## Data for processing
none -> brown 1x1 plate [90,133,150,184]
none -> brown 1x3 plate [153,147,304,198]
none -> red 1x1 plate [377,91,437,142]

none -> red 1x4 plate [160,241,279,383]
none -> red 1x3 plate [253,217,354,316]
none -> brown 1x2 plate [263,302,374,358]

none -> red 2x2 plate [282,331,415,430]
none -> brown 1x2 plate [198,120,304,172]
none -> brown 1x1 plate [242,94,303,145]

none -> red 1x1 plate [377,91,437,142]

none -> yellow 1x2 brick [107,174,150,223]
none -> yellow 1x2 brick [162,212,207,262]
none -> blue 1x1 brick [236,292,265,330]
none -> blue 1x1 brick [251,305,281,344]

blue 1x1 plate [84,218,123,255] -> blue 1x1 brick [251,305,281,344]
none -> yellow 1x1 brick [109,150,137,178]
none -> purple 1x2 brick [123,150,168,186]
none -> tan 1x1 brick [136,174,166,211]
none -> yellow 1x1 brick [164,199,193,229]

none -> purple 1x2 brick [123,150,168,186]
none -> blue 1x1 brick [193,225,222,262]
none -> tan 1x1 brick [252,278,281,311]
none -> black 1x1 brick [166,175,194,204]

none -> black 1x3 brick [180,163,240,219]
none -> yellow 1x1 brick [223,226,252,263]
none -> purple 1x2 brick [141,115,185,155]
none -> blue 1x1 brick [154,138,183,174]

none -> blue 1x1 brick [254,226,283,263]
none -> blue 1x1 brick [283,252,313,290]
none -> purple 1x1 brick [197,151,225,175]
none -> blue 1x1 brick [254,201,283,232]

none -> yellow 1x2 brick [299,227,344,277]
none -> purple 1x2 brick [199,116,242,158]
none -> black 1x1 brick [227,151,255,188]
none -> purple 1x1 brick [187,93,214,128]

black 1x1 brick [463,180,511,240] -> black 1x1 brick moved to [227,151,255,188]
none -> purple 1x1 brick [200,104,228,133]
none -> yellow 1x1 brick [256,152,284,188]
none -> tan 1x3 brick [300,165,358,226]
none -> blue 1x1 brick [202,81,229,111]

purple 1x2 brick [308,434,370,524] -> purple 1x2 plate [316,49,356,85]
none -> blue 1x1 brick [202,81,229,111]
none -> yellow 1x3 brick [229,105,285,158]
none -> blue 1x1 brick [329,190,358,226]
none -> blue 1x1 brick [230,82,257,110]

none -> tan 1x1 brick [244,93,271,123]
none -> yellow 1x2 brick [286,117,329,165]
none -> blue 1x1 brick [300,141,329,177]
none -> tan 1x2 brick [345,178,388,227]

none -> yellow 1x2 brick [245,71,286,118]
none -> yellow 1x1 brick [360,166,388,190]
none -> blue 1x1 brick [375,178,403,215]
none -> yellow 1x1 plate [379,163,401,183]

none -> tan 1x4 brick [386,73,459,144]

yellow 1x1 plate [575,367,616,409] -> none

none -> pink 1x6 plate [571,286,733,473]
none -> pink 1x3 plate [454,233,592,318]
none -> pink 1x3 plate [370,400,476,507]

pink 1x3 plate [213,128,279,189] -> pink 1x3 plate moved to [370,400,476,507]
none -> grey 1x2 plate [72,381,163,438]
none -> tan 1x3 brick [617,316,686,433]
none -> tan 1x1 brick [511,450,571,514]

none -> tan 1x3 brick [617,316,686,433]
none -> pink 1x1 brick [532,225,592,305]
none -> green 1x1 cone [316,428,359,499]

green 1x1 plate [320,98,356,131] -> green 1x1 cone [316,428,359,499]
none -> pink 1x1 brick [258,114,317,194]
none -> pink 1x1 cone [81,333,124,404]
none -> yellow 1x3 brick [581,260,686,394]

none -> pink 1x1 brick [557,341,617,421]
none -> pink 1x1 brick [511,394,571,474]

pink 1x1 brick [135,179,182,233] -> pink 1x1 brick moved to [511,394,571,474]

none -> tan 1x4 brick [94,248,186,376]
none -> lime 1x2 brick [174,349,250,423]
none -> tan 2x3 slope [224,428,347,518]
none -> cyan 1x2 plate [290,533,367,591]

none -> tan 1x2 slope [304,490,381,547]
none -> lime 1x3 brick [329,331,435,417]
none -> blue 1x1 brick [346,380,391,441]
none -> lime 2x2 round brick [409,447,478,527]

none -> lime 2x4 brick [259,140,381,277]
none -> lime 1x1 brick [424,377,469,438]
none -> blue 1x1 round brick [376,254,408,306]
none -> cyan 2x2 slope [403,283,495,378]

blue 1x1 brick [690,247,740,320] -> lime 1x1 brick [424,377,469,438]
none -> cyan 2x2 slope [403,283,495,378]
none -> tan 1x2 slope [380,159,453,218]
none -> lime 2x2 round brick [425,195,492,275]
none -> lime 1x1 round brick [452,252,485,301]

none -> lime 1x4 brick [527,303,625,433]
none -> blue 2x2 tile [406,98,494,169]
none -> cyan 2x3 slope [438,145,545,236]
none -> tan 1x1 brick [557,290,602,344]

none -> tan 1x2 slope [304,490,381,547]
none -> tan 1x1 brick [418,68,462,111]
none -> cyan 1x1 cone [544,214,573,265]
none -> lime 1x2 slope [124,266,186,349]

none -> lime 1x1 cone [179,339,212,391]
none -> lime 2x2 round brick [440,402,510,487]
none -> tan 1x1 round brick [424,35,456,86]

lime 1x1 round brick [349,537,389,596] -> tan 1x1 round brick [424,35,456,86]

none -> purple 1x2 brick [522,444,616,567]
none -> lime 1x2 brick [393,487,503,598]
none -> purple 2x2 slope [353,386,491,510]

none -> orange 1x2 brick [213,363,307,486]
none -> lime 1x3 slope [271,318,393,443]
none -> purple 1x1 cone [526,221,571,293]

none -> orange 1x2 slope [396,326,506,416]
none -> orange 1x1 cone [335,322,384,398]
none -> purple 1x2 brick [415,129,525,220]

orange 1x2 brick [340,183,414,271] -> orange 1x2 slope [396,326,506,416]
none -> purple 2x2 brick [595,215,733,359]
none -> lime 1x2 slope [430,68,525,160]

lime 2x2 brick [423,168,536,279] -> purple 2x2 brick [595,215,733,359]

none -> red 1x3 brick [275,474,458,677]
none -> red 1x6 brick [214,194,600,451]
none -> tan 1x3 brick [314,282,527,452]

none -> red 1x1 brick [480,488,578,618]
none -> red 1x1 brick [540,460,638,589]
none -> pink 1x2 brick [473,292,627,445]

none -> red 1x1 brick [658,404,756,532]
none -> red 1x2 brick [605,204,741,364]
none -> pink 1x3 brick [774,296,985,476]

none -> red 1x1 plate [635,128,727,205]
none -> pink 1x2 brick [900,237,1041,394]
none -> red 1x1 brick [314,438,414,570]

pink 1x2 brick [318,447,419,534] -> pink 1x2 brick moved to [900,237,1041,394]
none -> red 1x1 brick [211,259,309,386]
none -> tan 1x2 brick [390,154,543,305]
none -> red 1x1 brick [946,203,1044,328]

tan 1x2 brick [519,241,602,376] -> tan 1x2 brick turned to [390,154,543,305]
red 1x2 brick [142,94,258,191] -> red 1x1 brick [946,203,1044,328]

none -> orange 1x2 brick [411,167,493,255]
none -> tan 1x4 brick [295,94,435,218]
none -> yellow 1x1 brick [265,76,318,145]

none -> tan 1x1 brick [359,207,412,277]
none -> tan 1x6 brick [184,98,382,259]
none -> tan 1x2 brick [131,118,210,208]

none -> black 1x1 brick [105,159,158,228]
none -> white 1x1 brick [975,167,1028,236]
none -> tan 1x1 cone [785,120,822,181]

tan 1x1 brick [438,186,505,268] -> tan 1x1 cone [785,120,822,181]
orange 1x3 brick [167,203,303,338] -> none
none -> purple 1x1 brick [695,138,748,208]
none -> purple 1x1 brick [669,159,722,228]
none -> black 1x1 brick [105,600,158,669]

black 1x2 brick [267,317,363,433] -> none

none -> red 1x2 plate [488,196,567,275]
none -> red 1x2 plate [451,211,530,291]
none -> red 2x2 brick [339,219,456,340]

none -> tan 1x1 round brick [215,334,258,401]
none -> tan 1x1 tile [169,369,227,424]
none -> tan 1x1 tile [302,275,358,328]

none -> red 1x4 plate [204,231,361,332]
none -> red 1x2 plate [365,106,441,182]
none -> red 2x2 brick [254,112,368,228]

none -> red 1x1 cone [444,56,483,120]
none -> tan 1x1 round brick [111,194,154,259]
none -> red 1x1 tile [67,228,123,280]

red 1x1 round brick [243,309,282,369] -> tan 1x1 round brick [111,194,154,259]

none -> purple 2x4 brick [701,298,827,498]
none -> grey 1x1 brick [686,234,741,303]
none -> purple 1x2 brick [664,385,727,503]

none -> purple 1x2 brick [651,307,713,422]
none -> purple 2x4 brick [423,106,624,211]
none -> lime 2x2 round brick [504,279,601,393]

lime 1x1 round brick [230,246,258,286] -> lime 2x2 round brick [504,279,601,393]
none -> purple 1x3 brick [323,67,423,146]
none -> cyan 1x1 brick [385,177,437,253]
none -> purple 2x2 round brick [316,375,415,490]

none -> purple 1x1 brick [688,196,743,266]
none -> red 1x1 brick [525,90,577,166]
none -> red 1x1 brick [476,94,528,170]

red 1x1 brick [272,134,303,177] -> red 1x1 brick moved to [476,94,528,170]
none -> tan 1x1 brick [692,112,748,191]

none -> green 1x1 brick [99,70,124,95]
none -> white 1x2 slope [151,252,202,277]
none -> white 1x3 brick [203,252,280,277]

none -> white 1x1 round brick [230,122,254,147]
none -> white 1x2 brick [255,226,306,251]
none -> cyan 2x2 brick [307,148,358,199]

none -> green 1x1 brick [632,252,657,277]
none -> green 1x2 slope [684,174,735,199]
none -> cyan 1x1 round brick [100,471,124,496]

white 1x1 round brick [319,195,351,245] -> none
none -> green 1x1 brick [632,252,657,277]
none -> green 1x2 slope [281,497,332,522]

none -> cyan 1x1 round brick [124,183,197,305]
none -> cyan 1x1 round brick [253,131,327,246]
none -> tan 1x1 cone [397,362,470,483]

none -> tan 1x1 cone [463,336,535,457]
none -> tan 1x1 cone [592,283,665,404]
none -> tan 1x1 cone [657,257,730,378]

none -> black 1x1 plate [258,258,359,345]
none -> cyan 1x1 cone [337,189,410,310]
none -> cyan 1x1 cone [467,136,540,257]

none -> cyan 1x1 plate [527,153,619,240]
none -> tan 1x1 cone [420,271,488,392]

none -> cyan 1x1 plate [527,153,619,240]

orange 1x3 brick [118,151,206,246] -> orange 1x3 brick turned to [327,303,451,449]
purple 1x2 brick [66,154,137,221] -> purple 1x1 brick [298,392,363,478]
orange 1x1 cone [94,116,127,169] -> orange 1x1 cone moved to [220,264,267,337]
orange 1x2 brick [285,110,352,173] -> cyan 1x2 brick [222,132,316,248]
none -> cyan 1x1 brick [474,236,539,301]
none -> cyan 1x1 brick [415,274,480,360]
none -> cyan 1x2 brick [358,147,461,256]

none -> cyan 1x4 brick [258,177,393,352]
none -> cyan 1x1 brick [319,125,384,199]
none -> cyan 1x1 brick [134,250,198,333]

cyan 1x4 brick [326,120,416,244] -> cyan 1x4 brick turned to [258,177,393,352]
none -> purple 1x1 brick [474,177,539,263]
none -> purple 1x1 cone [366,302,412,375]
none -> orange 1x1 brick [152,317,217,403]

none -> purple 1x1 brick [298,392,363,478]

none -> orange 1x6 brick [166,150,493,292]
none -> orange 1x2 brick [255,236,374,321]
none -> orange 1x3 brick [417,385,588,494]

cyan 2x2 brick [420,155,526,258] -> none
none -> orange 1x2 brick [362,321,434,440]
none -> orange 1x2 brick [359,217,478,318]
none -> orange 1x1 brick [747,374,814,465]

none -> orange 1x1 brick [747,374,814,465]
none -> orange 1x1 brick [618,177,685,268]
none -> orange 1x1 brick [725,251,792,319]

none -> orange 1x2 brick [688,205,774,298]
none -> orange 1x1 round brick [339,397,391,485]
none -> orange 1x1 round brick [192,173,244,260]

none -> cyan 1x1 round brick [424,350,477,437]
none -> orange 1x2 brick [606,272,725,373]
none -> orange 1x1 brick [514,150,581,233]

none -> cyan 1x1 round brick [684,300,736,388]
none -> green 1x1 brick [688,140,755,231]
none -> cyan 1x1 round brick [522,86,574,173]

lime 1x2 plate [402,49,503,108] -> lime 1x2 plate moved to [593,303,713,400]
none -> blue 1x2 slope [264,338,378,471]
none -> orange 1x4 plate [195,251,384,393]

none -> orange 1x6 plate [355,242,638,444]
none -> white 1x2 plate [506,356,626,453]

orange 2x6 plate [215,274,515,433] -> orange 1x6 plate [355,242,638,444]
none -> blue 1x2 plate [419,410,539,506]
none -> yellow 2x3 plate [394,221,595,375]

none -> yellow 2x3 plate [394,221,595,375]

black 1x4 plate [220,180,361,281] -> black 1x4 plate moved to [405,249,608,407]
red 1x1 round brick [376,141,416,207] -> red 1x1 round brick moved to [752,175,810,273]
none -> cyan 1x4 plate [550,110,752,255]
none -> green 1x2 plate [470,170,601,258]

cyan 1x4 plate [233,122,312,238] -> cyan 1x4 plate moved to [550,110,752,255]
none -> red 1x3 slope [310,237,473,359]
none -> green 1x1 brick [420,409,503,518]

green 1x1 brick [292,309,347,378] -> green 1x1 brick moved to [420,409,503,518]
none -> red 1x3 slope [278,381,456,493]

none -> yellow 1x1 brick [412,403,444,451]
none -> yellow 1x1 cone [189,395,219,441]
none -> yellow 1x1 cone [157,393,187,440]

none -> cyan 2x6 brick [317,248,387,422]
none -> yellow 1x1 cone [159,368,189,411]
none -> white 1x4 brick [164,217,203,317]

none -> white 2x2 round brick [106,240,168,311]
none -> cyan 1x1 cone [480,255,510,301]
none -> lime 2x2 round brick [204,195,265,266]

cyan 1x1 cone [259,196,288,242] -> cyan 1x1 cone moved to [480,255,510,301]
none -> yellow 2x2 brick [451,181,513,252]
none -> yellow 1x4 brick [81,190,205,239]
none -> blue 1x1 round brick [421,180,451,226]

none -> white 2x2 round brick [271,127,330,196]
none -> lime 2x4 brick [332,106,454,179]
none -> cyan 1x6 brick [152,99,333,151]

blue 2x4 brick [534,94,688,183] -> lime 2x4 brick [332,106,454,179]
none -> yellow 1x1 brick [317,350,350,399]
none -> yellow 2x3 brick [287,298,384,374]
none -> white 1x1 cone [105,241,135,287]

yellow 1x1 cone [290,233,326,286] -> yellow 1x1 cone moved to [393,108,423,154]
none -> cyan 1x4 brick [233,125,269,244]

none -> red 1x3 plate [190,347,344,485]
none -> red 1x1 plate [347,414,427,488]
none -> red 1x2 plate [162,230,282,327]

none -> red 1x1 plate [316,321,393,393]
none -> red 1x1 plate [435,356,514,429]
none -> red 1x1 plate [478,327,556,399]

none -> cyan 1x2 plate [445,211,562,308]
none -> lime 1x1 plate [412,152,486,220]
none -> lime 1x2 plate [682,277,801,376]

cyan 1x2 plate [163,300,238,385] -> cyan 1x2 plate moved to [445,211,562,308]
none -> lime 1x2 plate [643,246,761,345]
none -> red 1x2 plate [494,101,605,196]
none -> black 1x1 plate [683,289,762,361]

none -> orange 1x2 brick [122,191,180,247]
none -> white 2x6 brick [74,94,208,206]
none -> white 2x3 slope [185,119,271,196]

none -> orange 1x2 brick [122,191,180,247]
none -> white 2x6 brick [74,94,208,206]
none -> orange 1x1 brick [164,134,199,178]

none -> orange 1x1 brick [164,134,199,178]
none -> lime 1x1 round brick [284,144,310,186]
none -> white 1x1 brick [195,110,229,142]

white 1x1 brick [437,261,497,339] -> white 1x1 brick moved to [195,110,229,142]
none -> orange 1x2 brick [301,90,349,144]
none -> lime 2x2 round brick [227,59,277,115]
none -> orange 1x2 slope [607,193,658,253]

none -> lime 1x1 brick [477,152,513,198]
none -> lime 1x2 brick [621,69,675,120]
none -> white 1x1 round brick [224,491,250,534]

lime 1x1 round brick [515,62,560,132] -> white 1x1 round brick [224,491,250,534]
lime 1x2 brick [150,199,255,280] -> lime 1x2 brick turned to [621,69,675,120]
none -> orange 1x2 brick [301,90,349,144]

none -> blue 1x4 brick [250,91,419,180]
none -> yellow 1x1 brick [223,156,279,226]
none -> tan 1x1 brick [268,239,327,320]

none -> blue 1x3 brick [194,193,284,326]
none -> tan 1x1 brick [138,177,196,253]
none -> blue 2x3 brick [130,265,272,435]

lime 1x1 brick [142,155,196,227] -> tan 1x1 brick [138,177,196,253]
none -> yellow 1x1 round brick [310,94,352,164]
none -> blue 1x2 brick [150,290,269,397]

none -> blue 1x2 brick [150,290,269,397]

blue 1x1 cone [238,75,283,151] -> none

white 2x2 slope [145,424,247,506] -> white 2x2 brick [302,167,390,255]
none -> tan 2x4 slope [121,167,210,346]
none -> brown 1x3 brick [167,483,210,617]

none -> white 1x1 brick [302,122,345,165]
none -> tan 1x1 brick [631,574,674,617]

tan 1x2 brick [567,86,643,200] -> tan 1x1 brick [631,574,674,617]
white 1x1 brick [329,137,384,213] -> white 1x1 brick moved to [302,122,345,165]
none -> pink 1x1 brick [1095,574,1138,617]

## What is being asked
Every line in the records that holds the word "turned" should be copied into the answer.

## Response
tan 1x2 brick [519,241,602,376] -> tan 1x2 brick turned to [390,154,543,305]
orange 1x3 brick [118,151,206,246] -> orange 1x3 brick turned to [327,303,451,449]
cyan 1x4 brick [326,120,416,244] -> cyan 1x4 brick turned to [258,177,393,352]
lime 1x2 brick [150,199,255,280] -> lime 1x2 brick turned to [621,69,675,120]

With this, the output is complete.